• [MATERIAL FOR THE TASK]:
◆ ◆ ◆ ◆
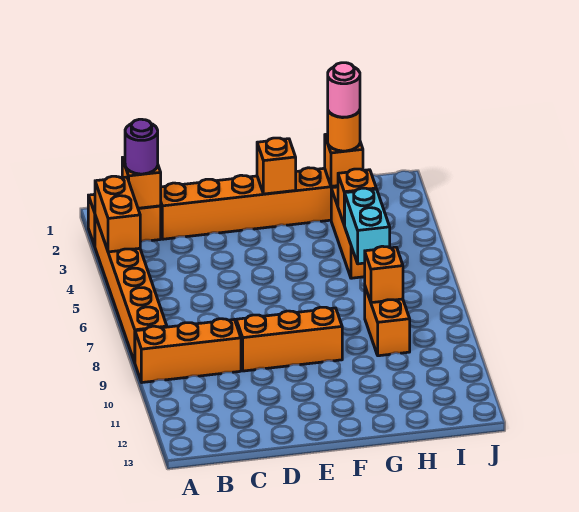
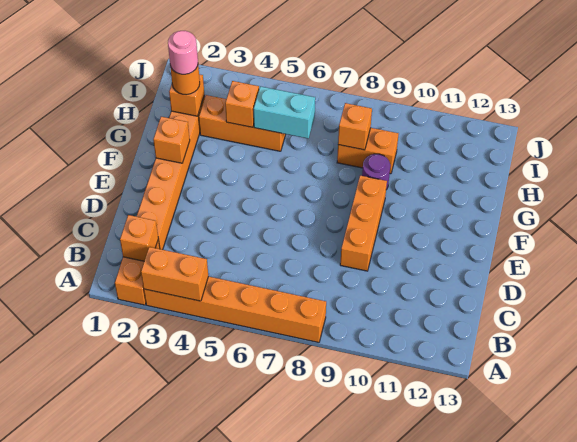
orange brick A9:C9 level 1 -> none
purple round brick B2 level 3 -> purple round brick G9 level 1

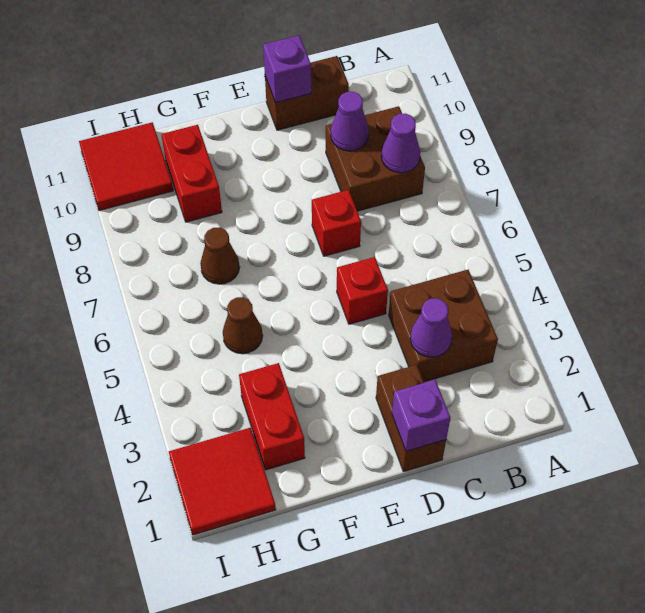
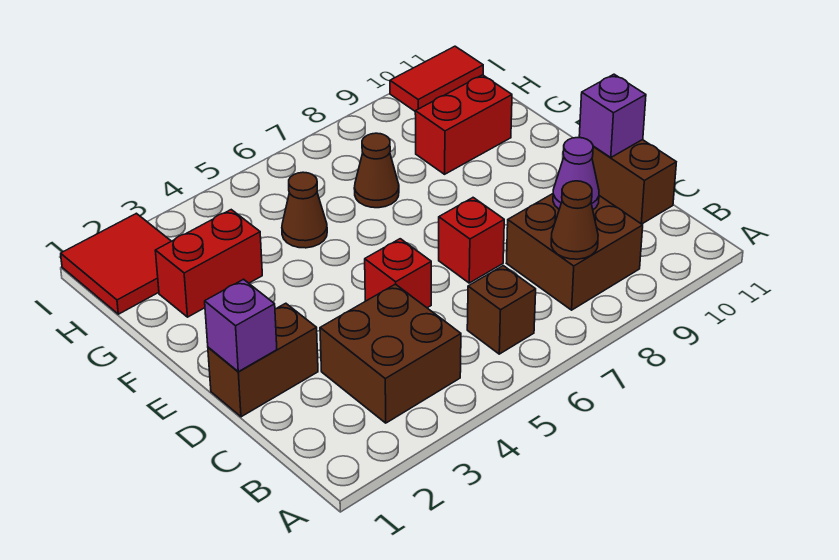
none -> brown brick B6 level 1
purple cone B8 level 2 -> brown cone B8 level 2
purple cone C3 level 2 -> none
red tile H10:I11 level 1 -> red tile I10:I11 level 1

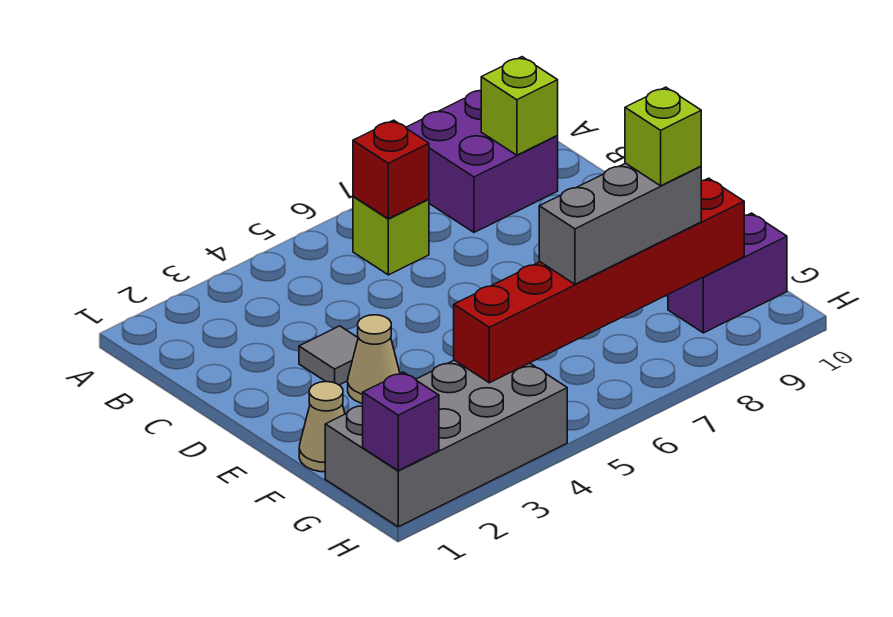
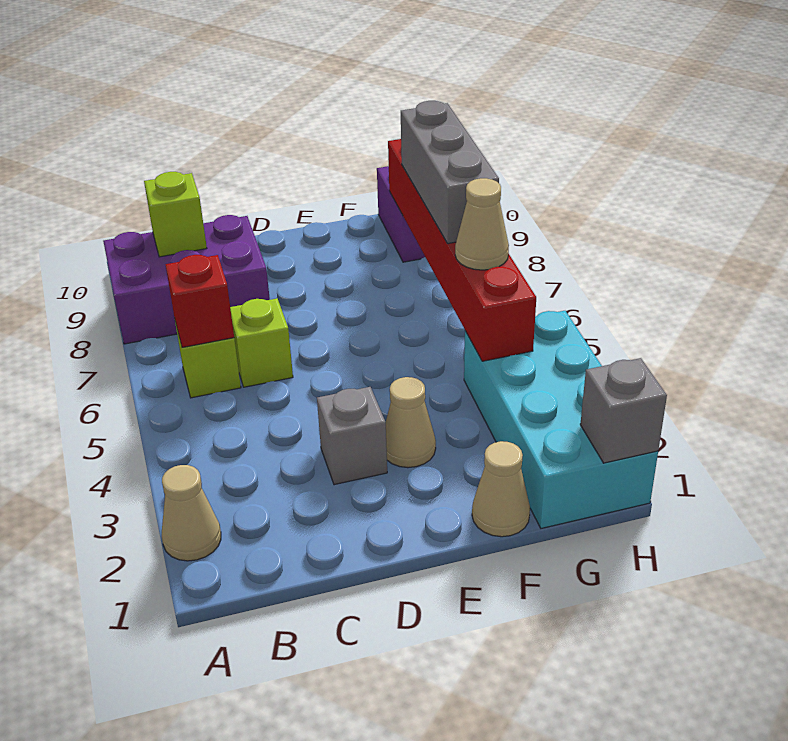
none -> tan cone A2 level 1
purple brick A8:B9 level 1 -> purple brick A8:C9 level 1
grey tile D3 level 1 -> grey brick D3 level 1
grey brick G1:H4 level 1 -> cyan brick G1:H4 level 1
none -> tan cone G5 level 3
lime brick G8 level 4 -> lime brick C6 level 1
purple brick H1 level 2 -> grey brick H1 level 2

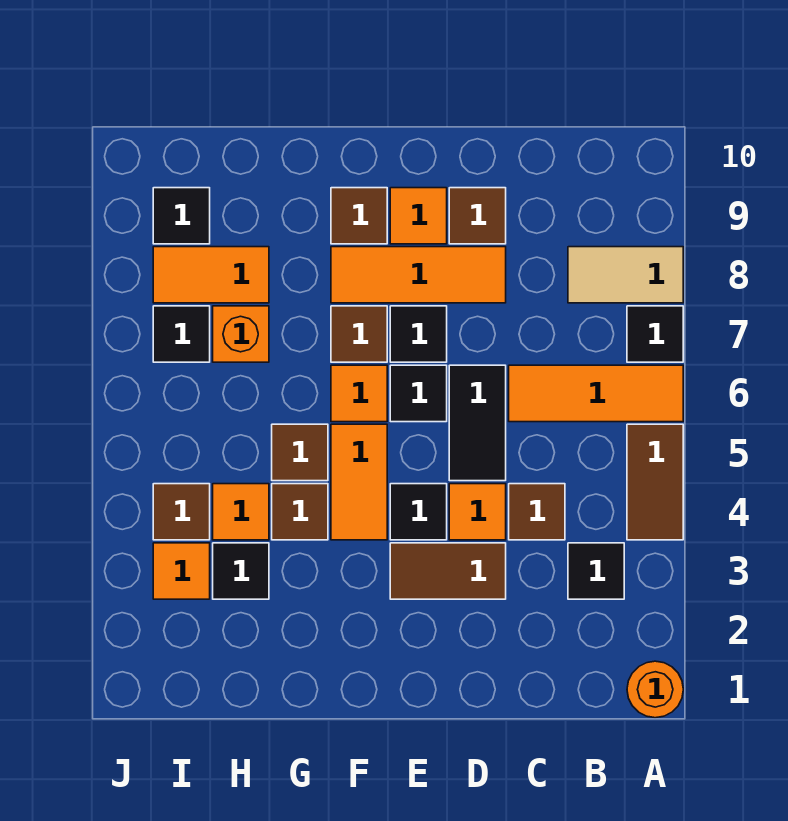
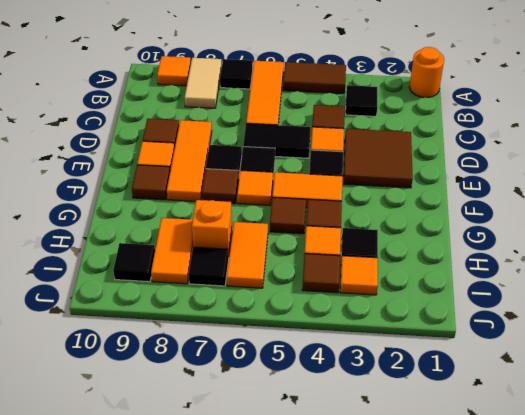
none -> orange tile A9 level 1
brown tile D3:E3 level 1 -> brown tile D2:E3 level 1
none -> orange tile H6:I6 level 1

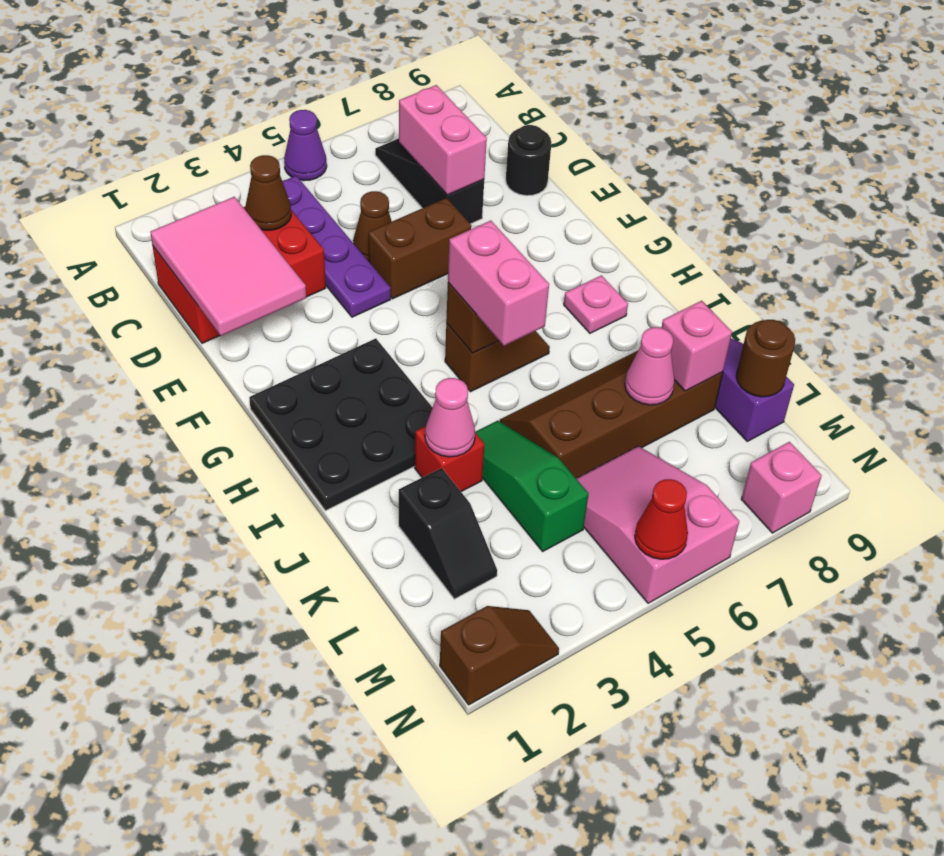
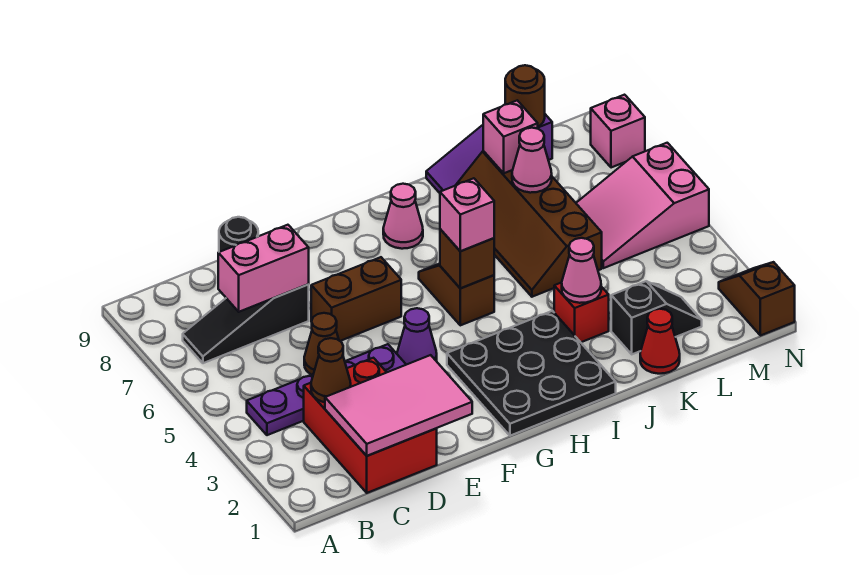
purple cone A5 level 1 -> purple cone F4 level 1
brown brick E5:E6 level 1 -> brown brick E6:F6 level 1
pink brick H5:I5 level 3 -> pink brick H5 level 3
pink plate H8 level 1 -> pink cone H8 level 1
green slope J4:L4 level 1 top L -> none
red cone N5 level 2 -> red cone K1 level 1

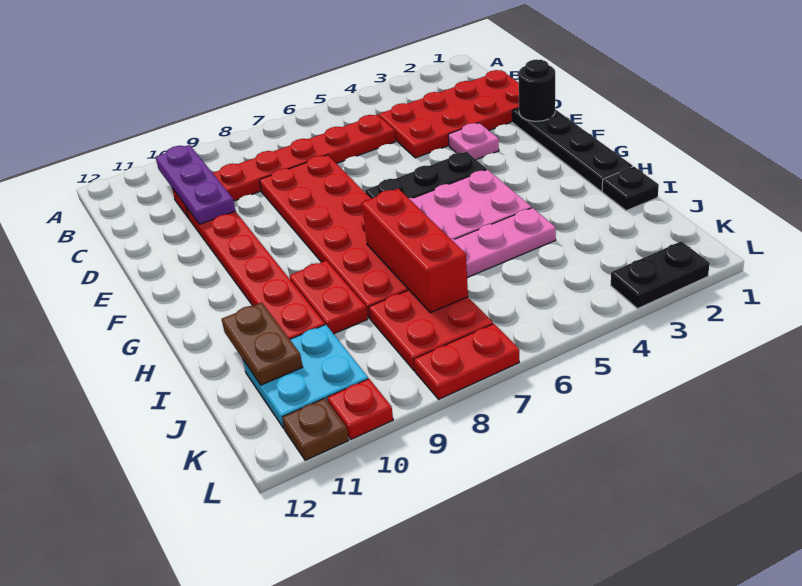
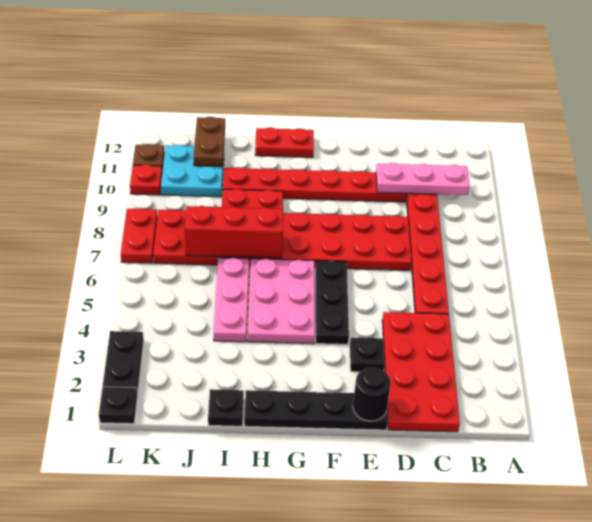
purple plate B10:D10 level 2 -> pink plate B10:D10 level 2
pink plate E3 level 1 -> black plate E3 level 1
none -> red plate G12:H12 level 1
brown plate I11:J11 level 2 -> brown plate J11:J12 level 2
none -> black plate L1 level 1

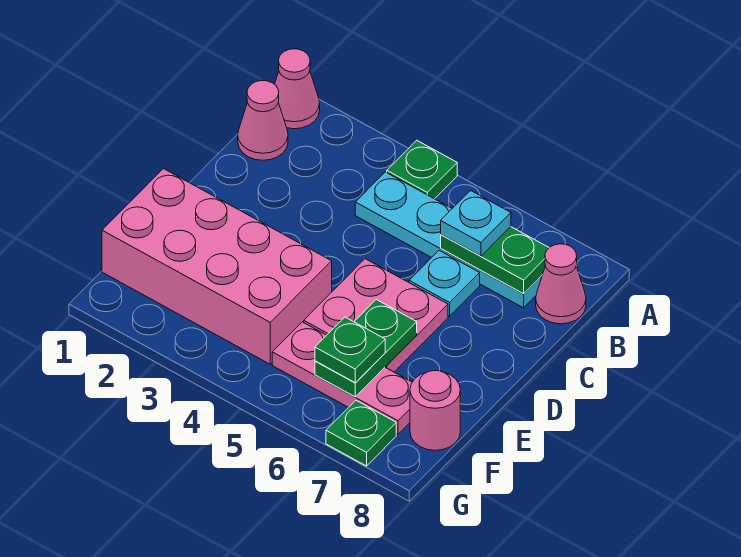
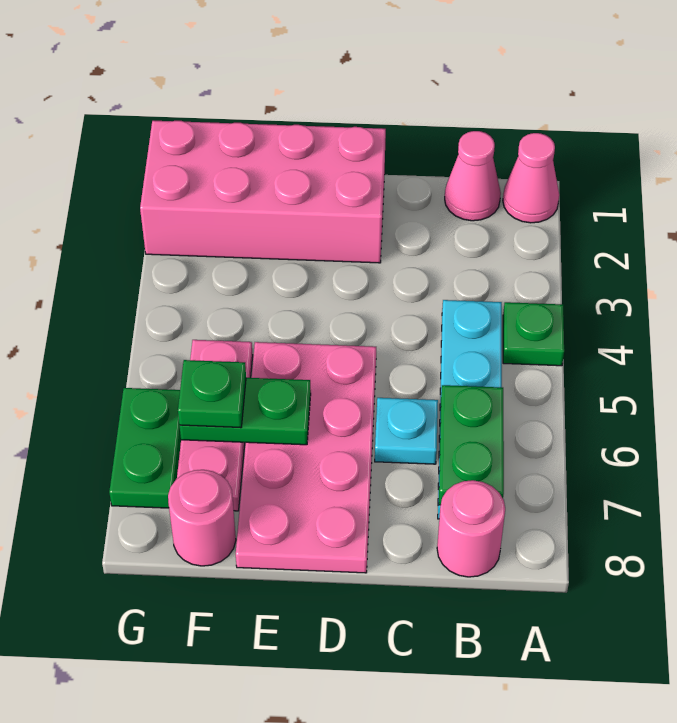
cyan plate B6 level 3 -> none
pink cone B8 level 1 -> pink round brick B8 level 1
pink plate D5:E6 level 1 -> pink plate D5:E8 level 1
pink brick E1:F4 level 1 -> pink brick D1:G2 level 1
green plate G7 level 1 -> green plate G6:G7 level 1

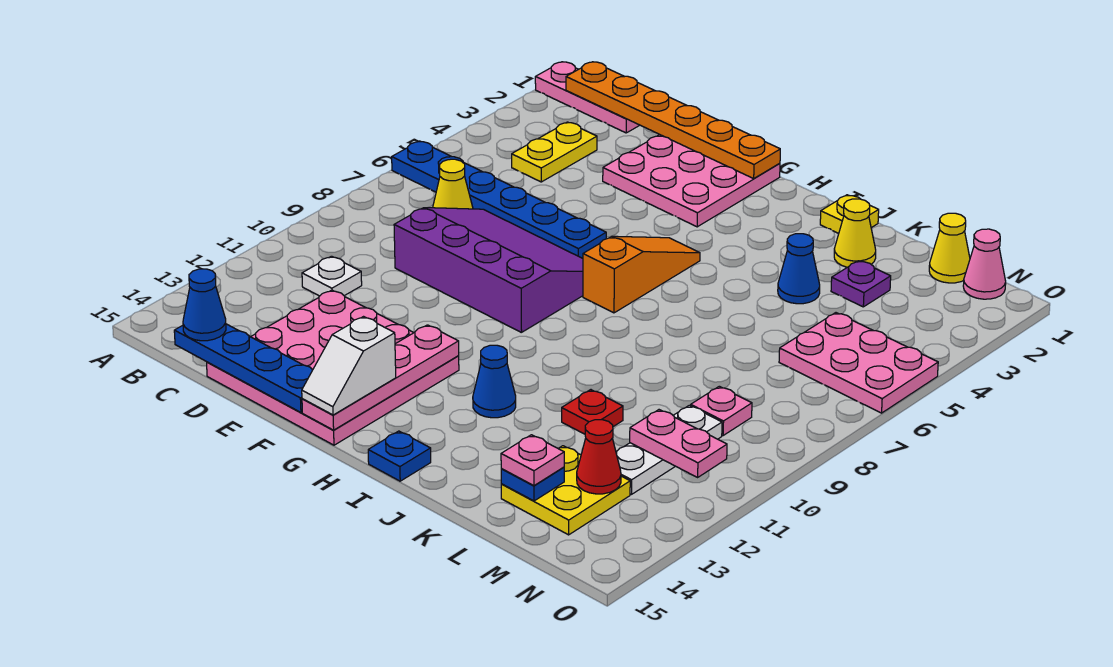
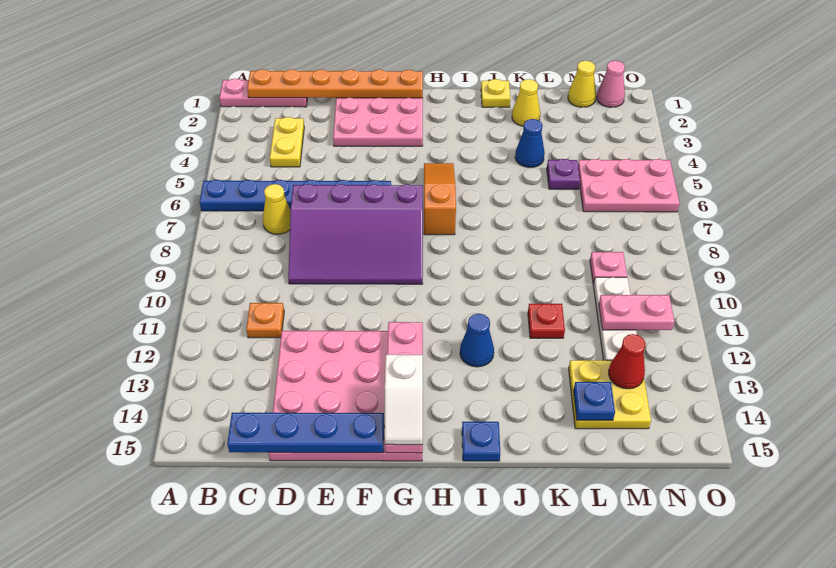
white plate C11 level 1 -> orange plate C11 level 1
blue cone C15 level 3 -> none
purple slope D7:G9 level 1 top 9 -> purple slope D7:G9 level 1 top 7
purple plate L3 level 1 -> purple plate L5 level 1
pink plate L14 level 3 -> none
◆ ◆ ◆ ◆
All that is needed is the number of lines in the material containing the string "brown".

• [TASK SOLUTION]:
5